(Supplied data Opens)

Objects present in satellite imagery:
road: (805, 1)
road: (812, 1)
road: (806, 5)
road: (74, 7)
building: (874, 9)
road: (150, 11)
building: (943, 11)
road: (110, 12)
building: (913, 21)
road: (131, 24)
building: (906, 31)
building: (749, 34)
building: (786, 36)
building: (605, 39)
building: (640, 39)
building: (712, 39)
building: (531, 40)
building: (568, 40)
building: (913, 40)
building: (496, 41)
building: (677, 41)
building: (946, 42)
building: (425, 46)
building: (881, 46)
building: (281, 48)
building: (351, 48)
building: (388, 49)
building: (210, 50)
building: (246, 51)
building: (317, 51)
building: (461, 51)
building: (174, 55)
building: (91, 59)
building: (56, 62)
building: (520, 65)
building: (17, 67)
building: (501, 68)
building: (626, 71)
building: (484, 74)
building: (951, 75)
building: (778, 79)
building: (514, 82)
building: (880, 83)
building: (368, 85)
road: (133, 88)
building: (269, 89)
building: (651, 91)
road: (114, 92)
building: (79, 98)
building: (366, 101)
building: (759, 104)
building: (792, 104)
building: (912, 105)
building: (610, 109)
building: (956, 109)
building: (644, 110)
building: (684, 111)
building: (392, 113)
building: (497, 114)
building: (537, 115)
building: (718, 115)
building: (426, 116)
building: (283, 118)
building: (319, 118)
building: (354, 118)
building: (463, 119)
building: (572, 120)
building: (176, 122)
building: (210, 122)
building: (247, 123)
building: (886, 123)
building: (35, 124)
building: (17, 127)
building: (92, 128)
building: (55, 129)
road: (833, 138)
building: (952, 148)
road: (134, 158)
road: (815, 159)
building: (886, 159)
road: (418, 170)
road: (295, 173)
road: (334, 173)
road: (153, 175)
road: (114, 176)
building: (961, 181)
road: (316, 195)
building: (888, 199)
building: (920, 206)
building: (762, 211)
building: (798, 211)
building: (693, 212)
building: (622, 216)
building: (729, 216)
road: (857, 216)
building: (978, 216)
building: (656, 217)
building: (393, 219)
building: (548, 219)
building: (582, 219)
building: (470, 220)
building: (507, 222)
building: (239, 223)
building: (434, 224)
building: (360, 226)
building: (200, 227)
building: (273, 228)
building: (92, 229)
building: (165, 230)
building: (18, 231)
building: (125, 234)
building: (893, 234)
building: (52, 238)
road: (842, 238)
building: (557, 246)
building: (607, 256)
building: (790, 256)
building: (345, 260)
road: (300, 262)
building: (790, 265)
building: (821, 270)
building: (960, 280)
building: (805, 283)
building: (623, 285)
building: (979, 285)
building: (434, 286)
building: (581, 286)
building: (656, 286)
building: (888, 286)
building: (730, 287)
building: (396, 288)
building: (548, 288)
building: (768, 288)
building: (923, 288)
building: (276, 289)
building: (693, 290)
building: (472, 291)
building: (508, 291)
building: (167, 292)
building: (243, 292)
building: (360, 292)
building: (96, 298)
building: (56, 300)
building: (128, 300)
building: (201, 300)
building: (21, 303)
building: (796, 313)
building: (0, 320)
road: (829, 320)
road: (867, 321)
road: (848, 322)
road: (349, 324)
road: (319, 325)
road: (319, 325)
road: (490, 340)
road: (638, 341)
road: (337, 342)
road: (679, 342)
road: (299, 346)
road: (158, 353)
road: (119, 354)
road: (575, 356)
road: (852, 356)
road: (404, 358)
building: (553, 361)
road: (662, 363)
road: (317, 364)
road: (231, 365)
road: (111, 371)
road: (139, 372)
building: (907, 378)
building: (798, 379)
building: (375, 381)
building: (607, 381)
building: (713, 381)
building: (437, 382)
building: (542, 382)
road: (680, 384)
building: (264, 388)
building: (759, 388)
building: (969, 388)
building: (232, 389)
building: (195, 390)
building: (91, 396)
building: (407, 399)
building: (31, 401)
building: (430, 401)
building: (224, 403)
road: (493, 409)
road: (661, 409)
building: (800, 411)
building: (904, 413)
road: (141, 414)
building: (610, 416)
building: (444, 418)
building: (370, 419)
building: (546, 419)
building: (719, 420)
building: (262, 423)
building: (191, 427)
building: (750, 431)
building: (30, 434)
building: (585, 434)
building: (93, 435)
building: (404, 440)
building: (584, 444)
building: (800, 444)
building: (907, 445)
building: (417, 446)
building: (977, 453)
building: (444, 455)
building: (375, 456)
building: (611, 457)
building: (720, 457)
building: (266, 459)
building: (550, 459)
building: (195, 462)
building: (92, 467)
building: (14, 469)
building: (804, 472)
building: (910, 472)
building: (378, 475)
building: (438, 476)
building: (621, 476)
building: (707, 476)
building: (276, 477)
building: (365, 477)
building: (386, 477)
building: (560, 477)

(Supplied data Closes)

◆ **What is required**:
Make an exact copy of all the entries above.

◆ **Response**:
Objects present in satellite imagery:
road: (805, 1)
road: (812, 1)
road: (806, 5)
road: (74, 7)
building: (874, 9)
road: (150, 11)
building: (943, 11)
road: (110, 12)
building: (913, 21)
road: (131, 24)
building: (906, 31)
building: (749, 34)
building: (786, 36)
building: (605, 39)
building: (640, 39)
building: (712, 39)
building: (531, 40)
building: (568, 40)
building: (913, 40)
building: (496, 41)
building: (677, 41)
building: (946, 42)
building: (425, 46)
building: (881, 46)
building: (281, 48)
building: (351, 48)
building: (388, 49)
building: (210, 50)
building: (246, 51)
building: (317, 51)
building: (461, 51)
building: (174, 55)
building: (91, 59)
building: (56, 62)
building: (520, 65)
building: (17, 67)
building: (501, 68)
building: (626, 71)
building: (484, 74)
building: (951, 75)
building: (778, 79)
building: (514, 82)
building: (880, 83)
building: (368, 85)
road: (133, 88)
building: (269, 89)
building: (651, 91)
road: (114, 92)
building: (79, 98)
building: (366, 101)
building: (759, 104)
building: (792, 104)
building: (912, 105)
building: (610, 109)
building: (956, 109)
building: (644, 110)
building: (684, 111)
building: (392, 113)
building: (497, 114)
building: (537, 115)
building: (718, 115)
building: (426, 116)
building: (283, 118)
building: (319, 118)
building: (354, 118)
building: (463, 119)
building: (572, 120)
building: (176, 122)
building: (210, 122)
building: (247, 123)
building: (886, 123)
building: (35, 124)
building: (17, 127)
building: (92, 128)
building: (55, 129)
road: (833, 138)
building: (952, 148)
road: (134, 158)
road: (815, 159)
building: (886, 159)
road: (418, 170)
road: (295, 173)
road: (334, 173)
road: (153, 175)
road: (114, 176)
building: (961, 181)
road: (316, 195)
building: (888, 199)
building: (920, 206)
building: (762, 211)
building: (798, 211)
building: (693, 212)
building: (622, 216)
building: (729, 216)
road: (857, 216)
building: (978, 216)
building: (656, 217)
building: (393, 219)
building: (548, 219)
building: (582, 219)
building: (470, 220)
building: (507, 222)
building: (239, 223)
building: (434, 224)
building: (360, 226)
building: (200, 227)
building: (273, 228)
building: (92, 229)
building: (165, 230)
building: (18, 231)
building: (125, 234)
building: (893, 234)
building: (52, 238)
road: (842, 238)
building: (557, 246)
building: (607, 256)
building: (790, 256)
building: (345, 260)
road: (300, 262)
building: (790, 265)
building: (821, 270)
building: (960, 280)
building: (805, 283)
building: (623, 285)
building: (979, 285)
building: (434, 286)
building: (581, 286)
building: (656, 286)
building: (888, 286)
building: (730, 287)
building: (396, 288)
building: (548, 288)
building: (768, 288)
building: (923, 288)
building: (276, 289)
building: (693, 290)
building: (472, 291)
building: (508, 291)
building: (167, 292)
building: (243, 292)
building: (360, 292)
building: (96, 298)
building: (56, 300)
building: (128, 300)
building: (201, 300)
building: (21, 303)
building: (796, 313)
building: (0, 320)
road: (829, 320)
road: (867, 321)
road: (848, 322)
road: (349, 324)
road: (319, 325)
road: (319, 325)
road: (490, 340)
road: (638, 341)
road: (337, 342)
road: (679, 342)
road: (299, 346)
road: (158, 353)
road: (119, 354)
road: (575, 356)
road: (852, 356)
road: (404, 358)
building: (553, 361)
road: (662, 363)
road: (317, 364)
road: (231, 365)
road: (111, 371)
road: (139, 372)
building: (907, 378)
building: (798, 379)
building: (375, 381)
building: (607, 381)
building: (713, 381)
building: (437, 382)
building: (542, 382)
road: (680, 384)
building: (264, 388)
building: (759, 388)
building: (969, 388)
building: (232, 389)
building: (195, 390)
building: (91, 396)
building: (407, 399)
building: (31, 401)
building: (430, 401)
building: (224, 403)
road: (493, 409)
road: (661, 409)
building: (800, 411)
building: (904, 413)
road: (141, 414)
building: (610, 416)
building: (444, 418)
building: (370, 419)
building: (546, 419)
building: (719, 420)
building: (262, 423)
building: (191, 427)
building: (750, 431)
building: (30, 434)
building: (585, 434)
building: (93, 435)
building: (404, 440)
building: (584, 444)
building: (800, 444)
building: (907, 445)
building: (417, 446)
building: (977, 453)
building: (444, 455)
building: (375, 456)
building: (611, 457)
building: (720, 457)
building: (266, 459)
building: (550, 459)
building: (195, 462)
building: (92, 467)
building: (14, 469)
building: (804, 472)
building: (910, 472)
building: (378, 475)
building: (438, 476)
building: (621, 476)
building: (707, 476)
building: (276, 477)
building: (365, 477)
building: (386, 477)
building: (560, 477)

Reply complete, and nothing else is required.